→ EXERCISE DETAILS: Run through the data and copy out every line that mentions the word "mouse".

==== INPUT RECORDS ====

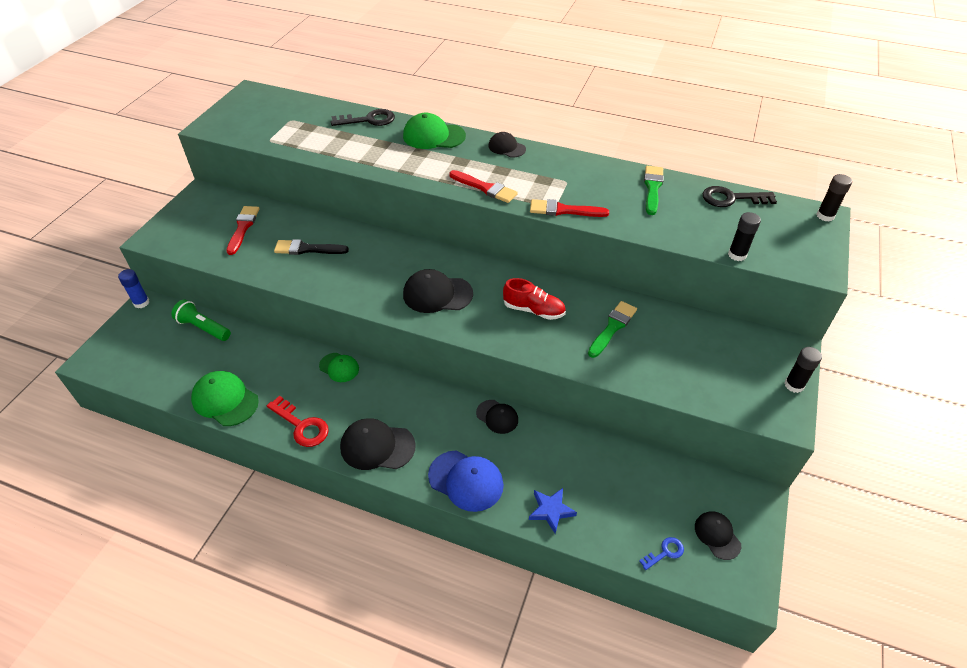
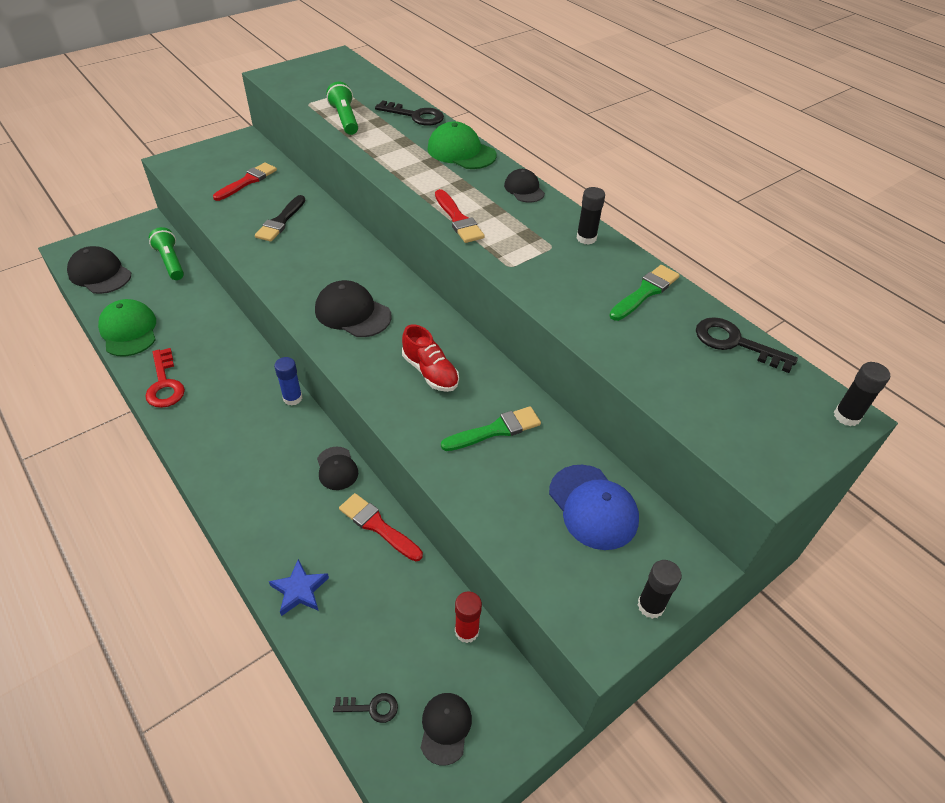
camera: 30 degrees right, 0 degrees up
(141, 302) = (146, 220): blue glue stick -> blue glue stick (292, 398)
(307, 249) = (281, 221): black brush -> black brush turned 105 degrees counterclockwise
(315, 142) = (345, 119): none -> green flashlight
(339, 367) = (242, 349): green cap -> none
(377, 446) = (206, 436): black cap -> black cap (100, 274)
(466, 480) = (250, 513): blue cap -> blue cap (593, 507)
(564, 210) = (517, 274): red brush -> red brush (377, 526)
(665, 552) = (371, 708): blue key -> black key
(677, 472) = (466, 631): none -> red glue stick
(737, 255) = (672, 408): black glue stick -> black glue stick (586, 238)

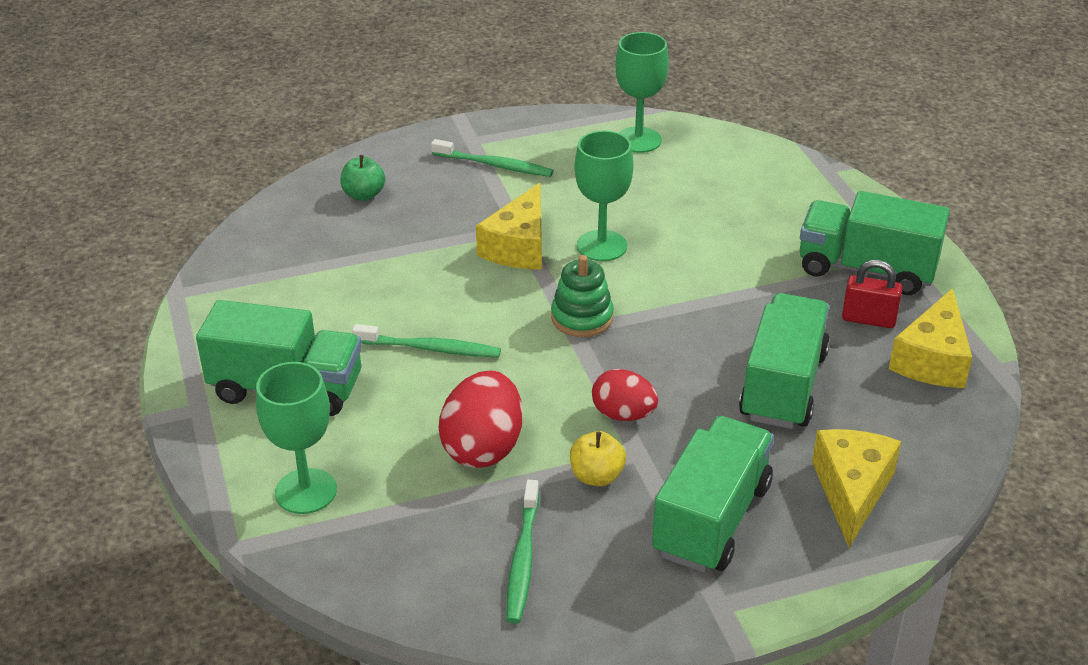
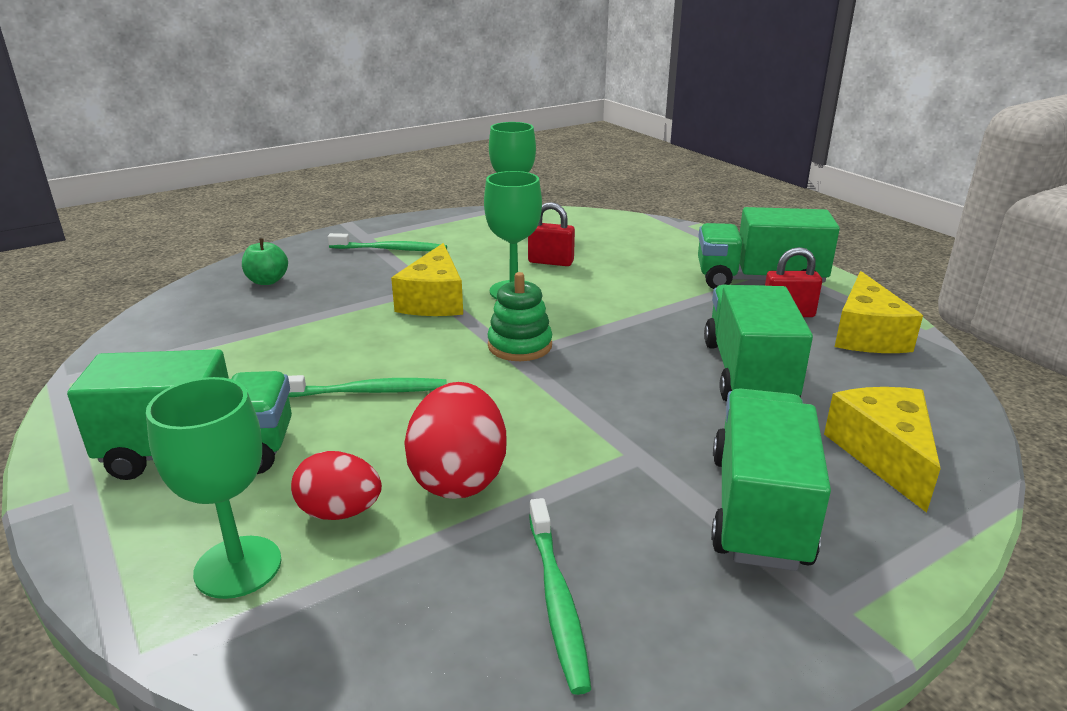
camera: 15 degrees left, 10 degrees down
(596, 476) = (604, 486): yellow apple -> none
(623, 414) = (603, 421): red egg -> red egg (340, 512)
(656, 208) = (551, 262): none -> red padlock

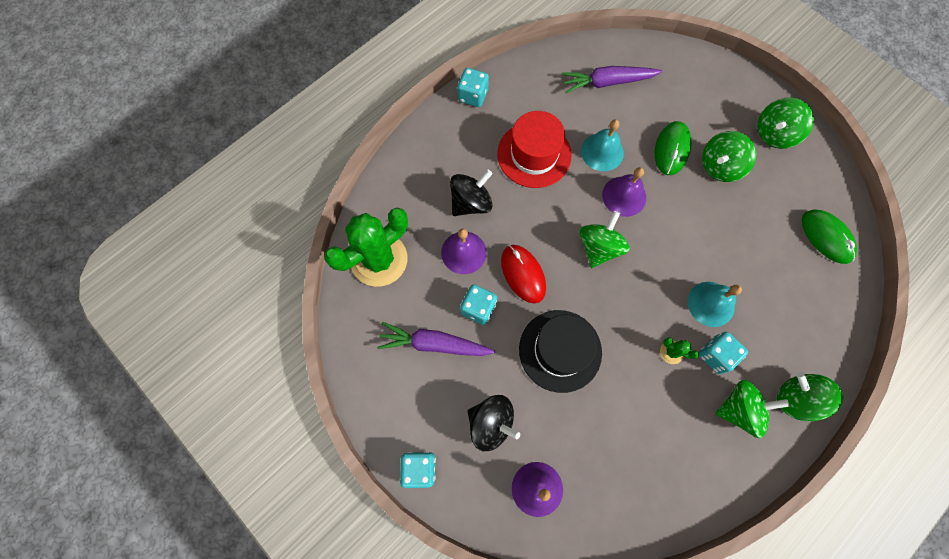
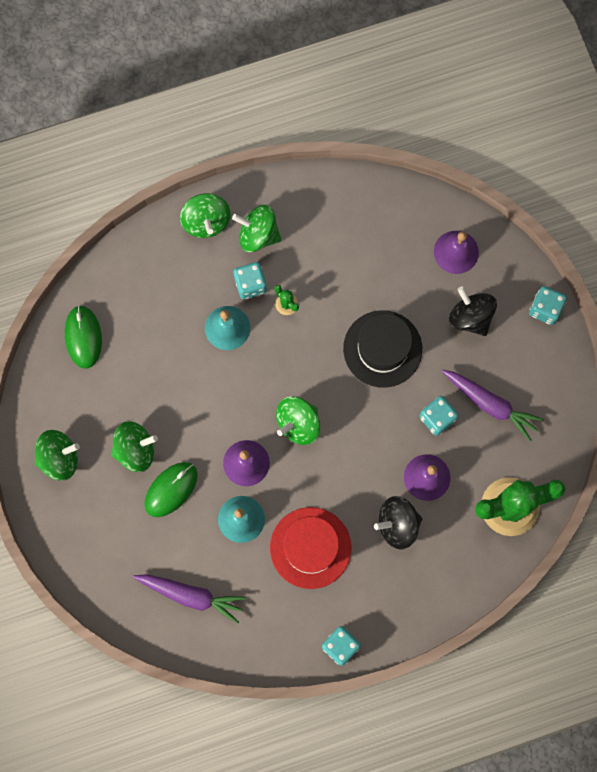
camera: 155 degrees left, 5 degrees up
(523, 274) = (381, 431): red mouse -> none

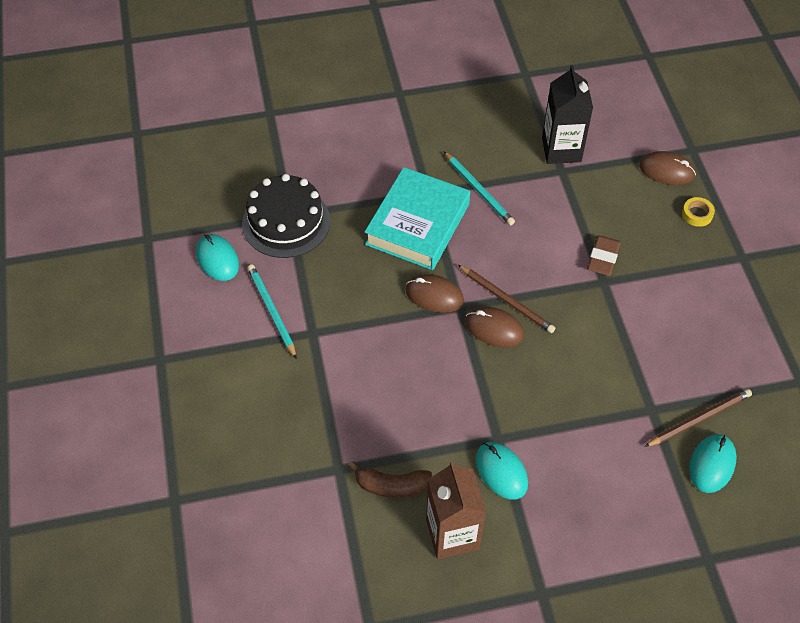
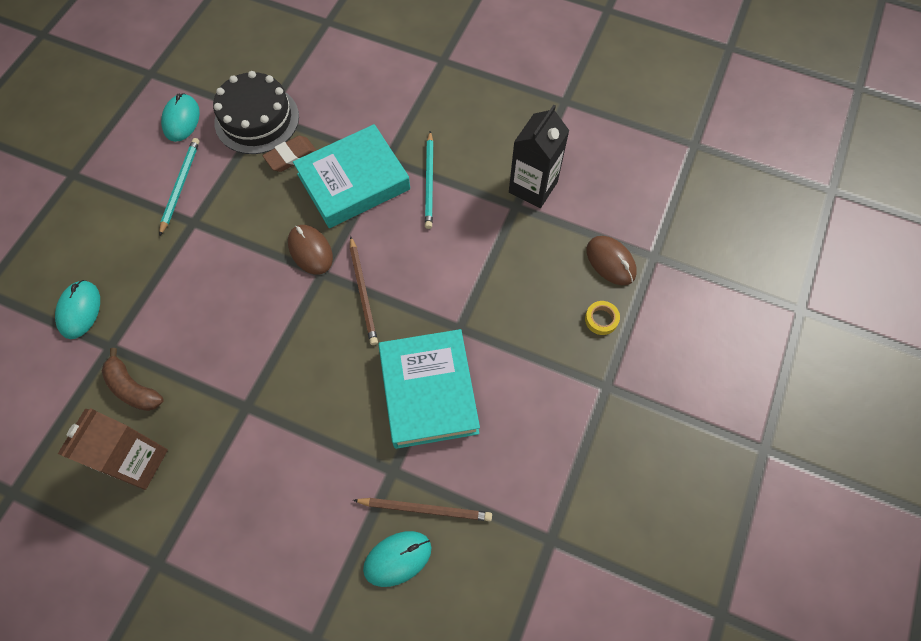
camera: 35 degrees right, 10 degrees up
(494, 329) = (330, 310): brown mouse -> none
(501, 471) = (222, 437): turquoise mouse -> turquoise mouse (79, 310)
(603, 258) = (478, 307): brown eraser -> brown eraser (291, 156)
(624, 339) = (428, 391): none -> turquoise book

====

→ TASK RESPONSE:
(523, 274) = (381, 431): red mouse -> none
(494, 329) = (330, 310): brown mouse -> none
(501, 471) = (222, 437): turquoise mouse -> turquoise mouse (79, 310)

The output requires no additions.